▶ **Task**
Print every record exactly, omitting none.

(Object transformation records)
=== Begin Enclosure ===

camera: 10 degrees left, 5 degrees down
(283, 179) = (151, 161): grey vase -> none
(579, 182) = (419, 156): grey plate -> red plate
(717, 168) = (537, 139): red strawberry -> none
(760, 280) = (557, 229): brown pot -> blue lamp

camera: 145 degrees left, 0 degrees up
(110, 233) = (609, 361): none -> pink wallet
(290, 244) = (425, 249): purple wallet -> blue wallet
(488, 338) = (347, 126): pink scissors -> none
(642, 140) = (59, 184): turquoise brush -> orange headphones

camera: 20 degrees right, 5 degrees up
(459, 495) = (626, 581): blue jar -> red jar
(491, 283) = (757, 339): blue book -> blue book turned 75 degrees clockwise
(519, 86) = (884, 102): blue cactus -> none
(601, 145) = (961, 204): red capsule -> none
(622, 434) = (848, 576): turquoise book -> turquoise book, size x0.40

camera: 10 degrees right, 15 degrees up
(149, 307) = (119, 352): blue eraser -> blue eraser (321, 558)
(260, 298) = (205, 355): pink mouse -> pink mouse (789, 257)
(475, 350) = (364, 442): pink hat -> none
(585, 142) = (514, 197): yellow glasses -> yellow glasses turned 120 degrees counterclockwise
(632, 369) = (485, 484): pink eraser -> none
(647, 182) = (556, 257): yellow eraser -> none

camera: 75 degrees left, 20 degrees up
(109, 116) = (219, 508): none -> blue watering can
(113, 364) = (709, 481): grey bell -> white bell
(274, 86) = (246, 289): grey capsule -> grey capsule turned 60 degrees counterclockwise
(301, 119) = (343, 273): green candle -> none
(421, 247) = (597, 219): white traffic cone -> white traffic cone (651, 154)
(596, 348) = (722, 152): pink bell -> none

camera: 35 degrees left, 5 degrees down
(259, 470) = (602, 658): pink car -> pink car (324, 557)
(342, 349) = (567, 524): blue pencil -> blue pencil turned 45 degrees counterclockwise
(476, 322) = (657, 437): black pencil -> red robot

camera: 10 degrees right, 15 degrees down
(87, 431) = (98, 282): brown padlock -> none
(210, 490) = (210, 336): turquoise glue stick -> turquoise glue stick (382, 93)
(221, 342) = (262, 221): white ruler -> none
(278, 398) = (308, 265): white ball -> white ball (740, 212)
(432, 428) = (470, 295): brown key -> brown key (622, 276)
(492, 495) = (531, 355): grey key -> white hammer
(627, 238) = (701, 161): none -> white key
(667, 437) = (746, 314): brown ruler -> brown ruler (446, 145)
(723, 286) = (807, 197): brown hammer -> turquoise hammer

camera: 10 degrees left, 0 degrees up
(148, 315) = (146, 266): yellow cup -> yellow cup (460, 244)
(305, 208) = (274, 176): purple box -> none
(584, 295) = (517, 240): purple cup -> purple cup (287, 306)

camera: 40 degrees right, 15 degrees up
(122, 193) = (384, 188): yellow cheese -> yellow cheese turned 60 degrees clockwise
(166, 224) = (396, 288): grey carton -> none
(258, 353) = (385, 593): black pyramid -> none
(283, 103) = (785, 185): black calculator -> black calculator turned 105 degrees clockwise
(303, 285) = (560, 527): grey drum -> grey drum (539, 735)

=== End Enclosure ===

▶ **Answer space**
camera: 10 degrees left, 5 degrees down
(283, 179) = (151, 161): grey vase -> none
(579, 182) = (419, 156): grey plate -> red plate
(717, 168) = (537, 139): red strawberry -> none
(760, 280) = (557, 229): brown pot -> blue lamp

camera: 145 degrees left, 0 degrees up
(110, 233) = (609, 361): none -> pink wallet
(290, 244) = (425, 249): purple wallet -> blue wallet
(488, 338) = (347, 126): pink scissors -> none
(642, 140) = (59, 184): turquoise brush -> orange headphones

camera: 20 degrees right, 5 degrees up
(459, 495) = (626, 581): blue jar -> red jar
(491, 283) = (757, 339): blue book -> blue book turned 75 degrees clockwise
(519, 86) = (884, 102): blue cactus -> none
(601, 145) = (961, 204): red capsule -> none
(622, 434) = (848, 576): turquoise book -> turquoise book, size x0.40

camera: 10 degrees right, 15 degrees up
(149, 307) = (119, 352): blue eraser -> blue eraser (321, 558)
(260, 298) = (205, 355): pink mouse -> pink mouse (789, 257)
(475, 350) = (364, 442): pink hat -> none
(585, 142) = (514, 197): yellow glasses -> yellow glasses turned 120 degrees counterclockwise
(632, 369) = (485, 484): pink eraser -> none
(647, 182) = (556, 257): yellow eraser -> none

camera: 75 degrees left, 20 degrees up
(109, 116) = (219, 508): none -> blue watering can
(113, 364) = (709, 481): grey bell -> white bell
(274, 86) = (246, 289): grey capsule -> grey capsule turned 60 degrees counterclockwise
(301, 119) = (343, 273): green candle -> none
(421, 247) = (597, 219): white traffic cone -> white traffic cone (651, 154)
(596, 348) = (722, 152): pink bell -> none

camera: 35 degrees left, 5 degrees down
(259, 470) = (602, 658): pink car -> pink car (324, 557)
(342, 349) = (567, 524): blue pencil -> blue pencil turned 45 degrees counterclockwise
(476, 322) = (657, 437): black pencil -> red robot

camera: 10 degrees right, 15 degrees down
(87, 431) = (98, 282): brown padlock -> none
(210, 490) = (210, 336): turquoise glue stick -> turquoise glue stick (382, 93)
(221, 342) = (262, 221): white ruler -> none
(278, 398) = (308, 265): white ball -> white ball (740, 212)
(432, 428) = (470, 295): brown key -> brown key (622, 276)
(492, 495) = (531, 355): grey key -> white hammer
(627, 238) = (701, 161): none -> white key
(667, 437) = (746, 314): brown ruler -> brown ruler (446, 145)
(723, 286) = (807, 197): brown hammer -> turquoise hammer

camera: 10 degrees left, 0 degrees up
(148, 315) = (146, 266): yellow cup -> yellow cup (460, 244)
(305, 208) = (274, 176): purple box -> none
(584, 295) = (517, 240): purple cup -> purple cup (287, 306)

camera: 40 degrees right, 15 degrees up
(122, 193) = (384, 188): yellow cheese -> yellow cheese turned 60 degrees clockwise
(166, 224) = (396, 288): grey carton -> none
(258, 353) = (385, 593): black pyramid -> none
(283, 103) = (785, 185): black calculator -> black calculator turned 105 degrees clockwise
(303, 285) = (560, 527): grey drum -> grey drum (539, 735)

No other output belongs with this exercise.